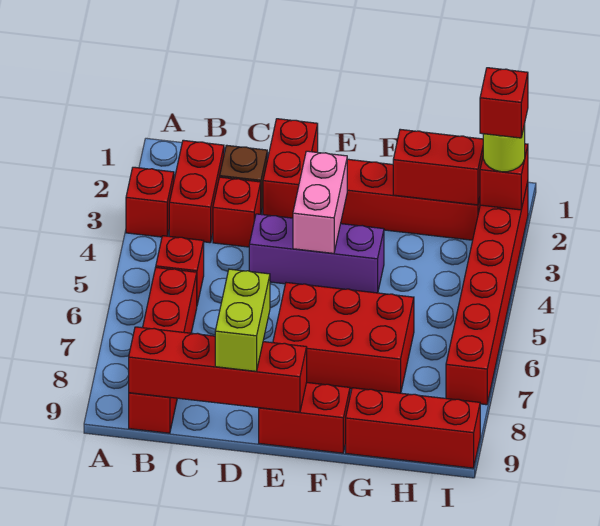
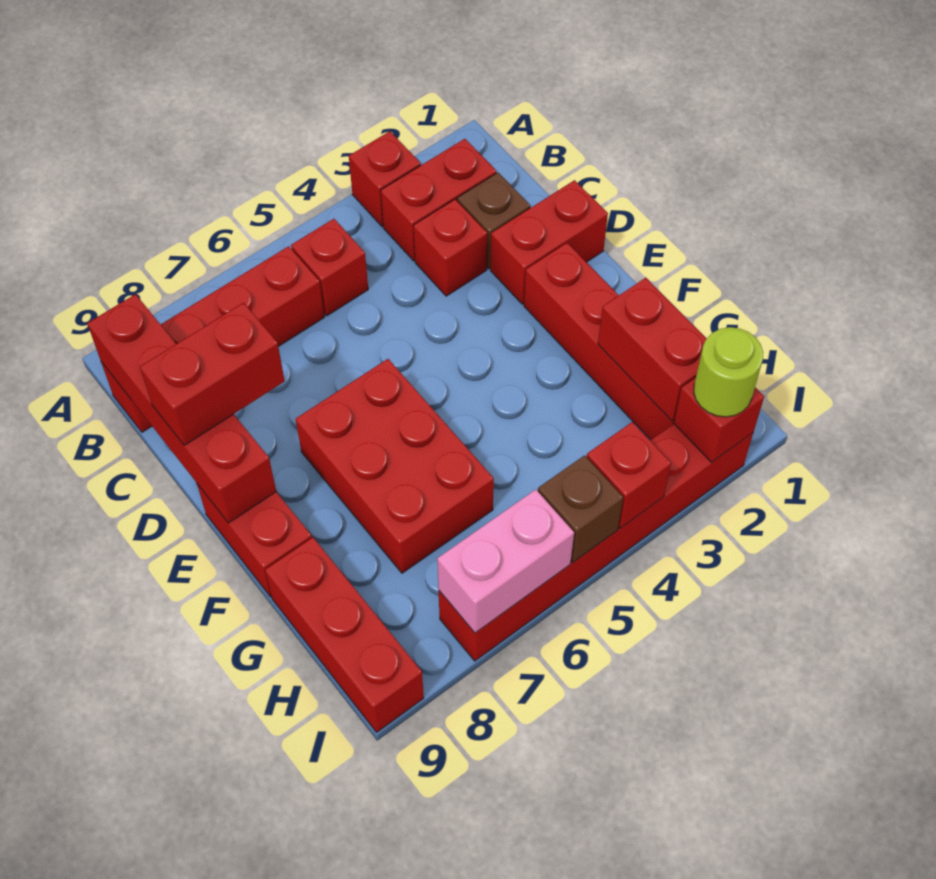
purple brick D4:F4 level 1 -> none
lime brick D8:D9 level 3 -> red brick D8:D9 level 3
pink brick E3:E4 level 2 -> pink brick I6:I7 level 2
red brick I2 level 4 -> red brick I4 level 2
none -> brown brick I5 level 2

_ _ _ _ _

Which lines in the records above contain the word "none"? Copy each one.

■ Completed exercise
purple brick D4:F4 level 1 -> none
none -> brown brick I5 level 2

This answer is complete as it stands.